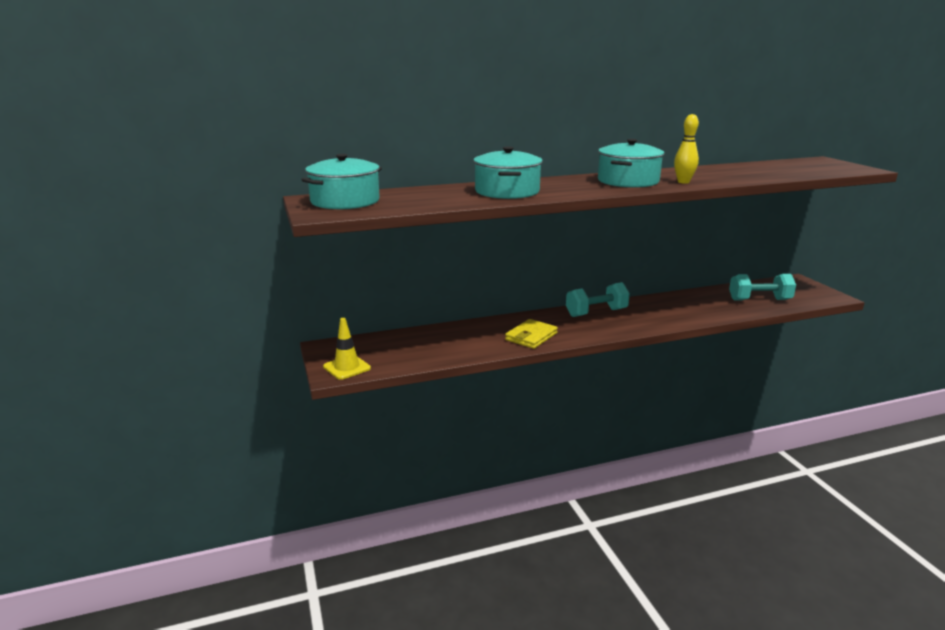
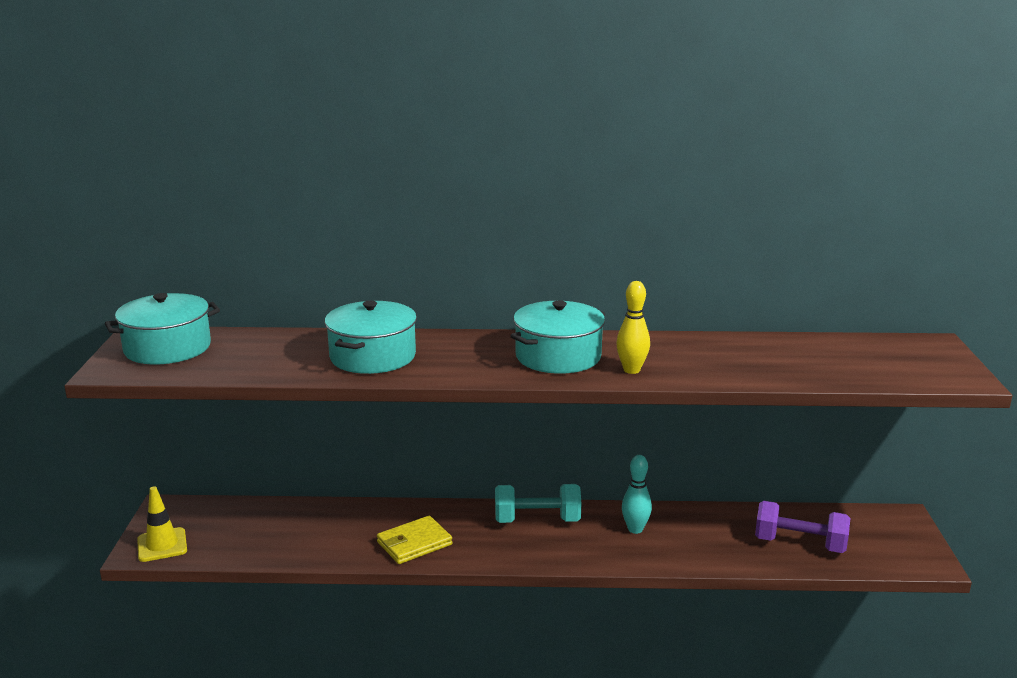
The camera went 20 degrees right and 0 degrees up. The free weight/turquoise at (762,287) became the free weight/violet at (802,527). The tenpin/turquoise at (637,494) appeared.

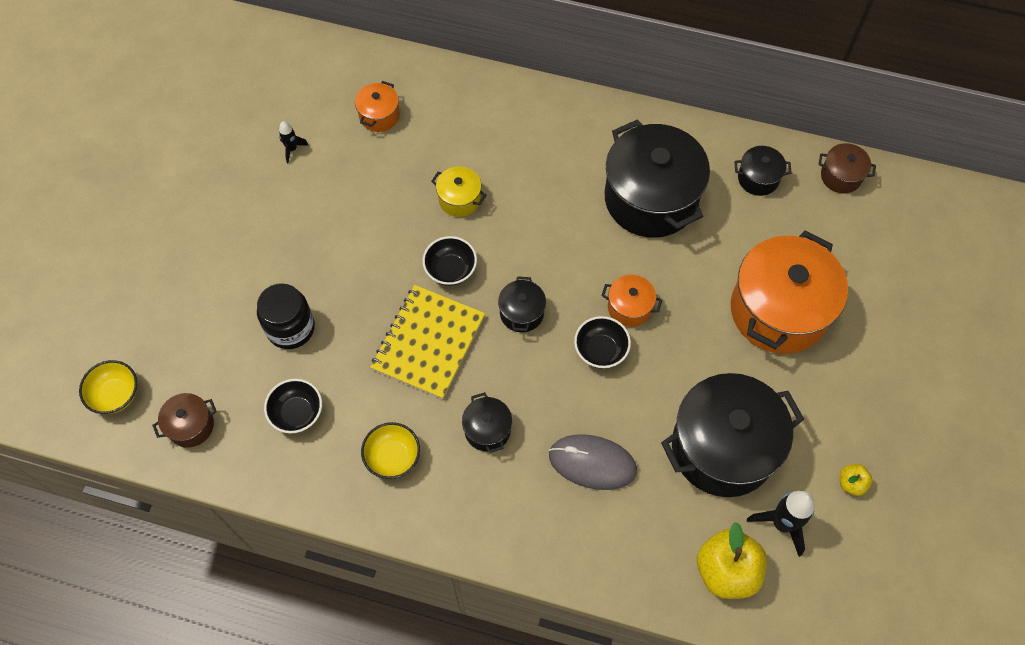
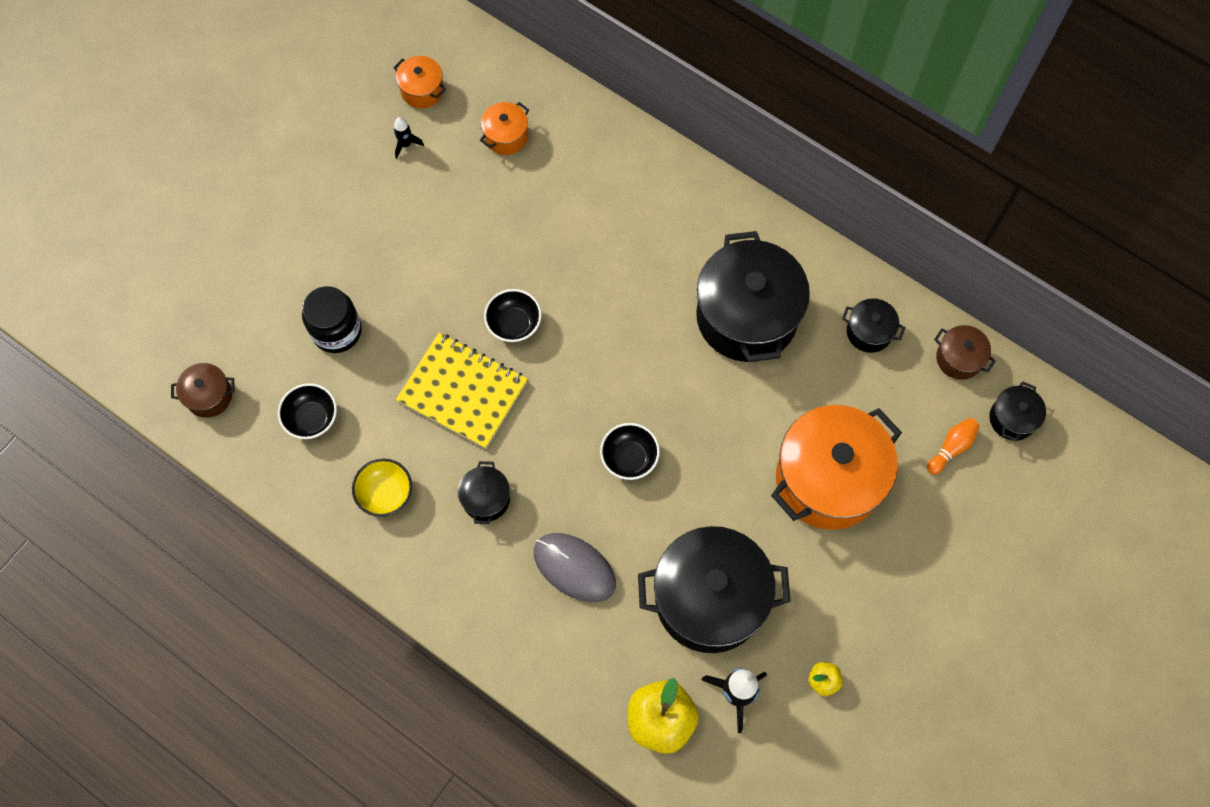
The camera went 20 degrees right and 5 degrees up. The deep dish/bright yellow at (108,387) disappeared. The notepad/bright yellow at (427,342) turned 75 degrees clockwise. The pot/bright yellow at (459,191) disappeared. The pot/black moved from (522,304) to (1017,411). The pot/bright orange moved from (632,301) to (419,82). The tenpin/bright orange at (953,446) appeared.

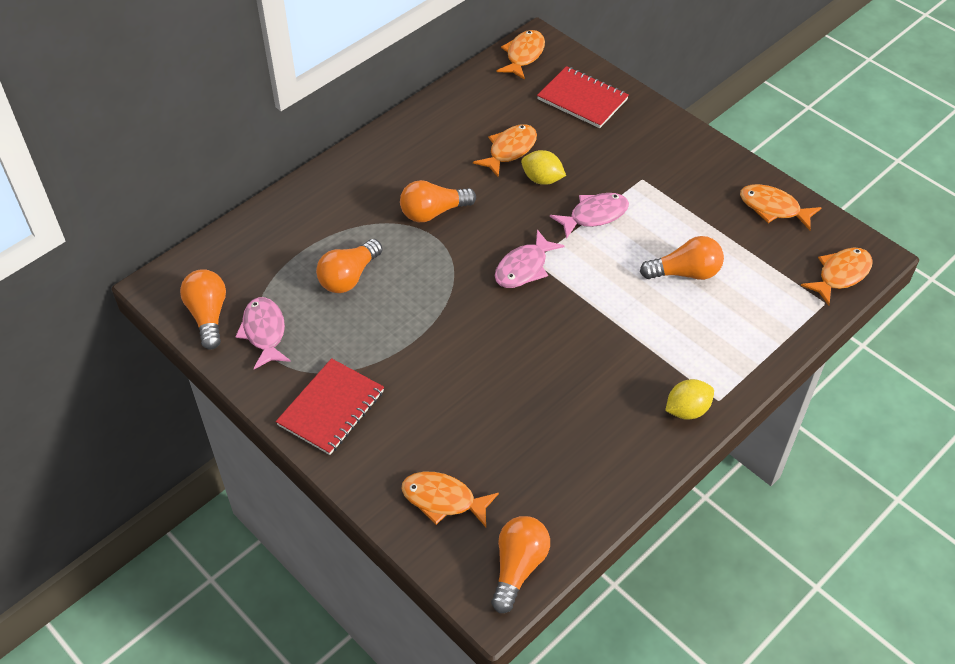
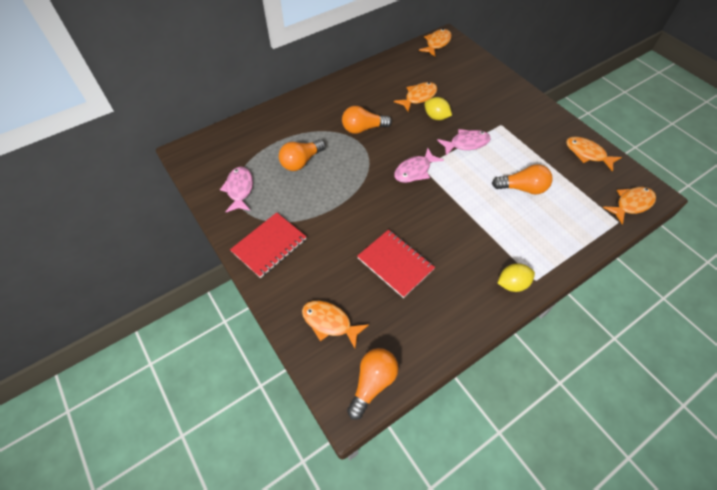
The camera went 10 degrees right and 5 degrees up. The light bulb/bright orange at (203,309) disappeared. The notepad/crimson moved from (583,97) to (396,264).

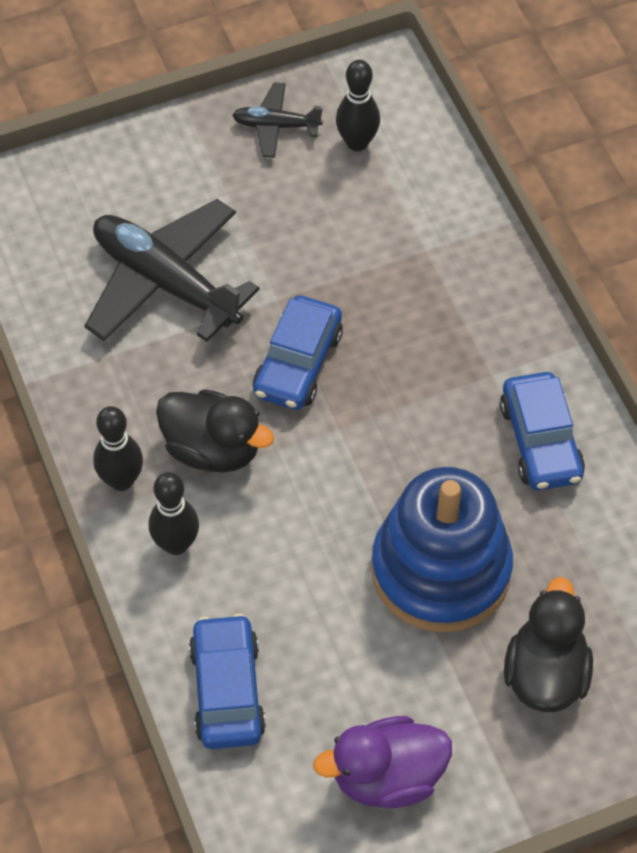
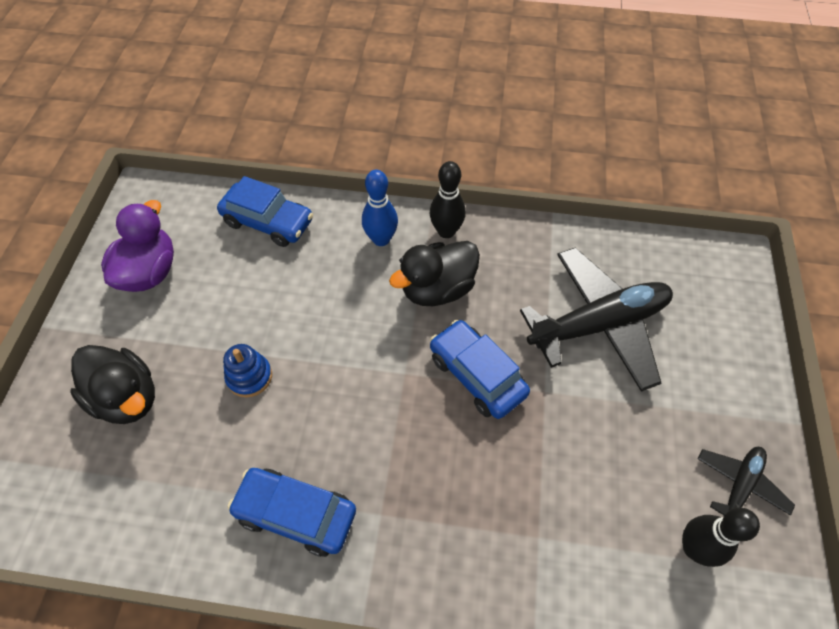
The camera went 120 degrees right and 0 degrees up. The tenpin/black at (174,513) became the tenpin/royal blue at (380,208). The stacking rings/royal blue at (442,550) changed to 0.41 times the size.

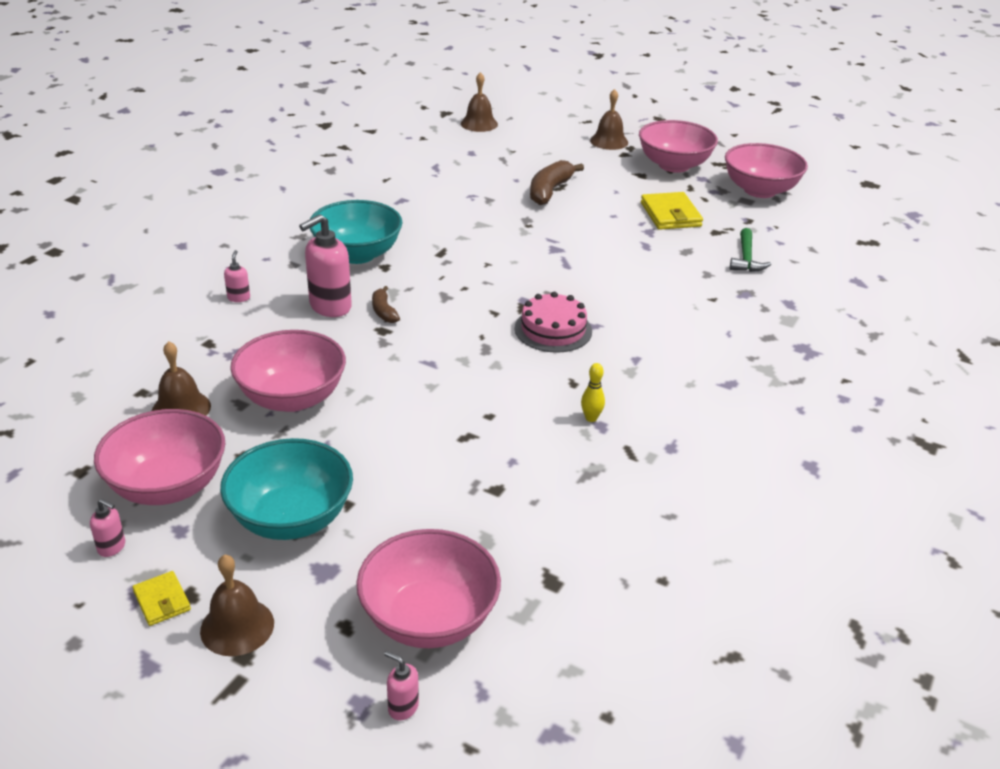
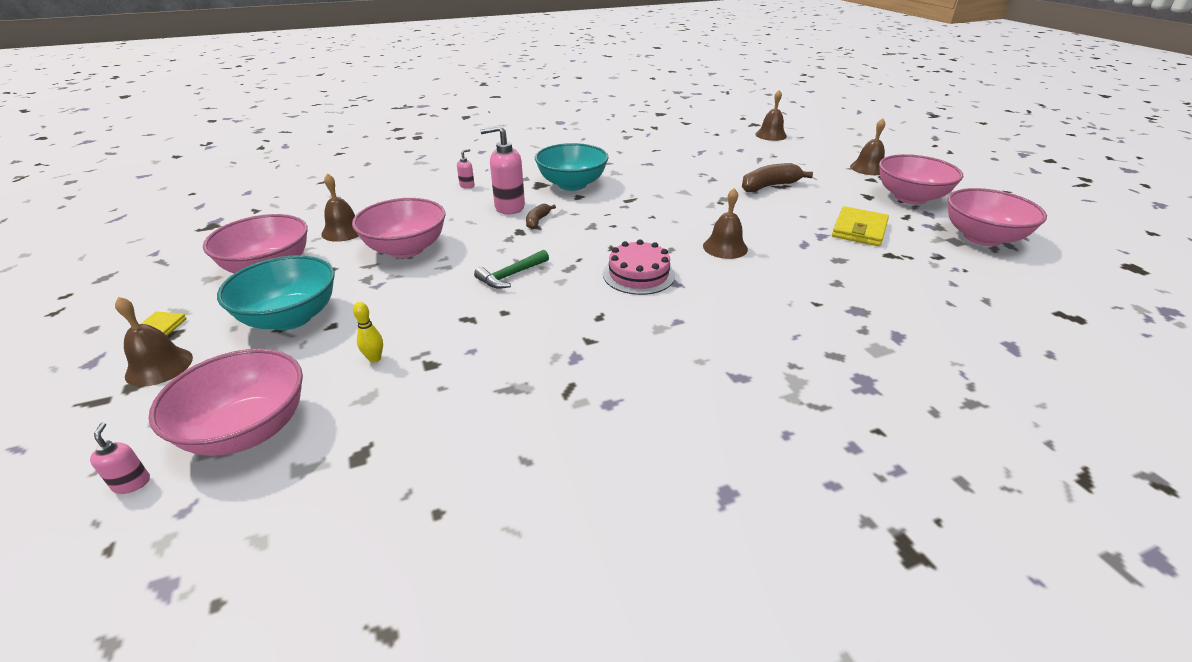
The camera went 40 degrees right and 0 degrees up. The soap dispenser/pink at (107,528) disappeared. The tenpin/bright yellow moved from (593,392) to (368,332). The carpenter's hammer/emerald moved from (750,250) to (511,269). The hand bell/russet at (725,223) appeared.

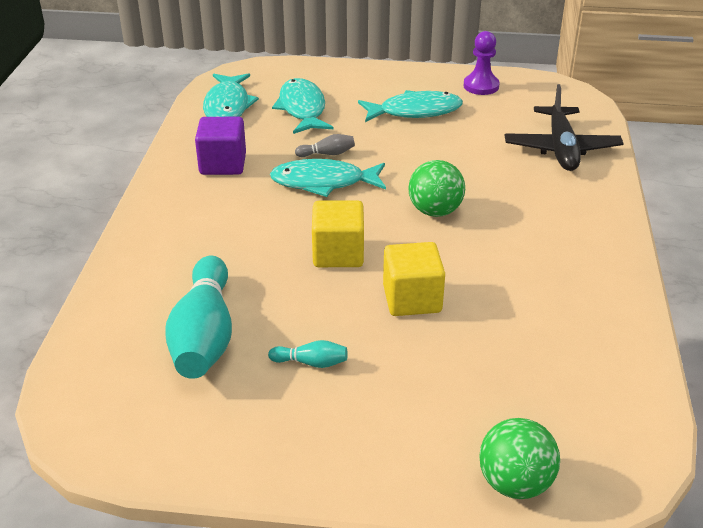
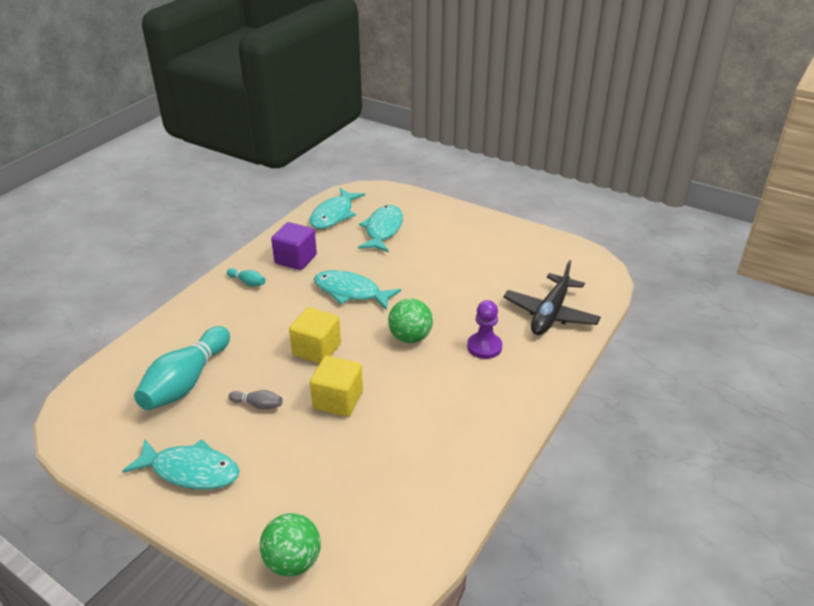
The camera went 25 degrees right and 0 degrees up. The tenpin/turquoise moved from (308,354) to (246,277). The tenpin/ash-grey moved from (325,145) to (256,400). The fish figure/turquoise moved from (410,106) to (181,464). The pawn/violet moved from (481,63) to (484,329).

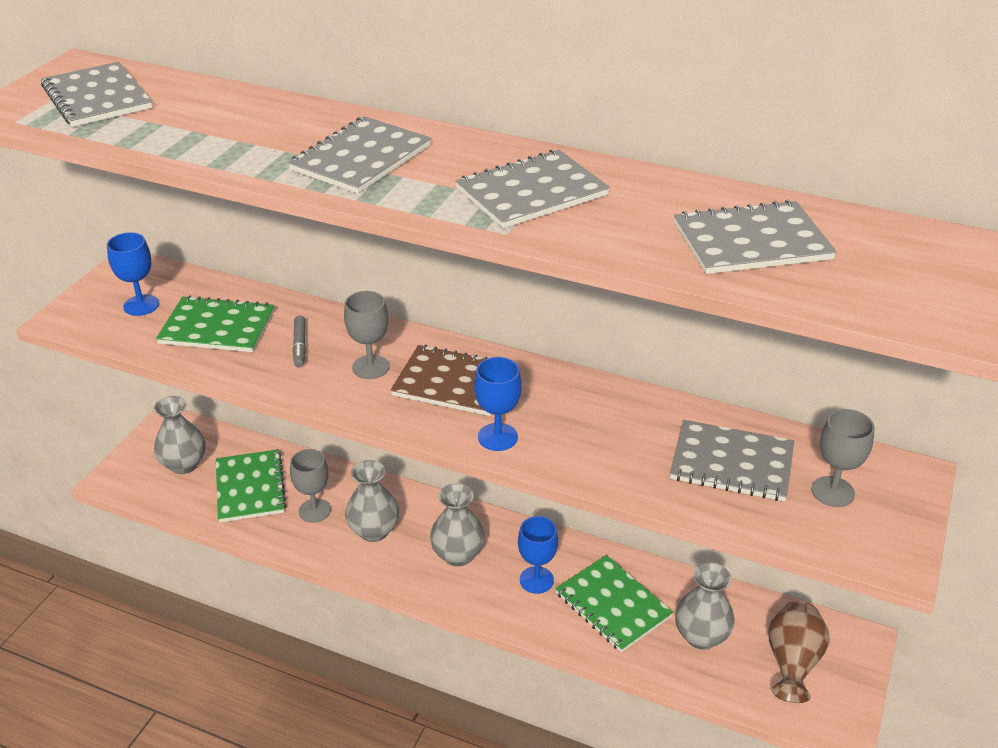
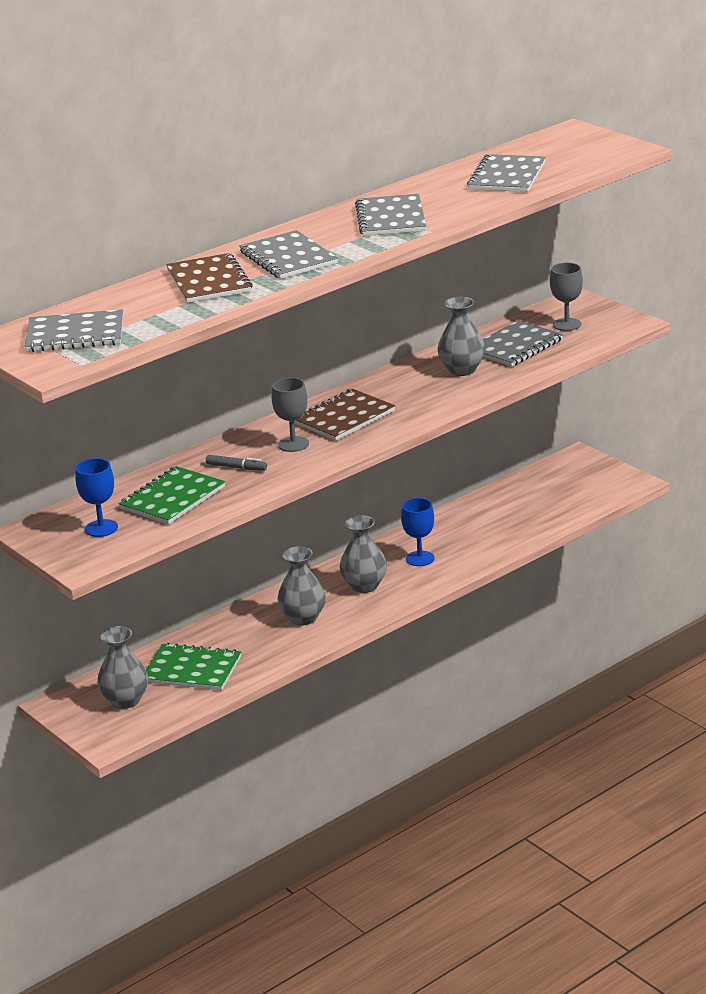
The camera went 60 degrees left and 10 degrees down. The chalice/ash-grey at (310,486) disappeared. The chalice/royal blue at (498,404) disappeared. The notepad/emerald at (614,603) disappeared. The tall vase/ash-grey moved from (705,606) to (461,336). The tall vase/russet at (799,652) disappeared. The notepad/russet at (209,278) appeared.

━━━━━━━━

▶ [EXERCISE REQUIREMENTS]: Reproduce every entry exactly, but omit each picture.

▶ [SOLUTION TO THIS EXERCISE]:
The camera went 20 degrees right and 0 degrees up. The free weight/turquoise at (762,287) became the free weight/violet at (802,527). The tenpin/turquoise at (637,494) appeared.

The camera went 20 degrees right and 5 degrees up. The deep dish/bright yellow at (108,387) disappeared. The notepad/bright yellow at (427,342) turned 75 degrees clockwise. The pot/bright yellow at (459,191) disappeared. The pot/black moved from (522,304) to (1017,411). The pot/bright orange moved from (632,301) to (419,82). The tenpin/bright orange at (953,446) appeared.

The camera went 10 degrees right and 5 degrees up. The light bulb/bright orange at (203,309) disappeared. The notepad/crimson moved from (583,97) to (396,264).

The camera went 120 degrees right and 0 degrees up. The tenpin/black at (174,513) became the tenpin/royal blue at (380,208). The stacking rings/royal blue at (442,550) changed to 0.41 times the size.

The camera went 40 degrees right and 0 degrees up. The soap dispenser/pink at (107,528) disappeared. The tenpin/bright yellow moved from (593,392) to (368,332). The carpenter's hammer/emerald moved from (750,250) to (511,269). The hand bell/russet at (725,223) appeared.

The camera went 25 degrees right and 0 degrees up. The tenpin/turquoise moved from (308,354) to (246,277). The tenpin/ash-grey moved from (325,145) to (256,400). The fish figure/turquoise moved from (410,106) to (181,464). The pawn/violet moved from (481,63) to (484,329).

The camera went 60 degrees left and 10 degrees down. The chalice/ash-grey at (310,486) disappeared. The chalice/royal blue at (498,404) disappeared. The notepad/emerald at (614,603) disappeared. The tall vase/ash-grey moved from (705,606) to (461,336). The tall vase/russet at (799,652) disappeared. The notepad/russet at (209,278) appeared.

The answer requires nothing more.